• _LISTED RECORDS_:

==========

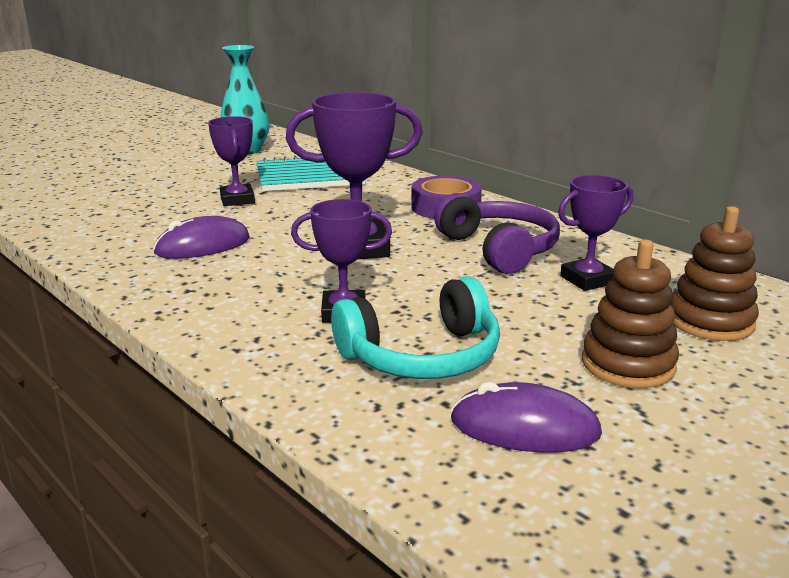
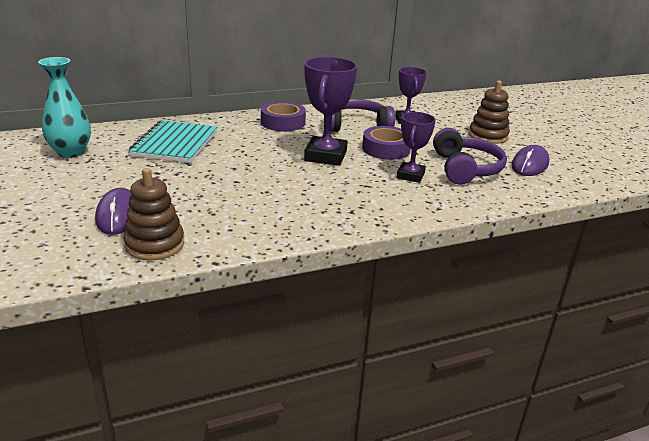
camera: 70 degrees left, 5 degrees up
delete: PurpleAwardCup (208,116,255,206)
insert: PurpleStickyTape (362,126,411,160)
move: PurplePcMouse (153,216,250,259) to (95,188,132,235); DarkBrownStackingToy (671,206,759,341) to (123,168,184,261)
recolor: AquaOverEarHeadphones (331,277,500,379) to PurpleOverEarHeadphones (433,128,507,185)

==========

• _EXERCISE AIM_: What is needed is an exact copy of the data, without any pictures.

• _REPLY TO THE TASK_:
camera: 70 degrees left, 5 degrees up
delete: PurpleAwardCup (208,116,255,206)
insert: PurpleStickyTape (362,126,411,160)
move: PurplePcMouse (153,216,250,259) to (95,188,132,235); DarkBrownStackingToy (671,206,759,341) to (123,168,184,261)
recolor: AquaOverEarHeadphones (331,277,500,379) to PurpleOverEarHeadphones (433,128,507,185)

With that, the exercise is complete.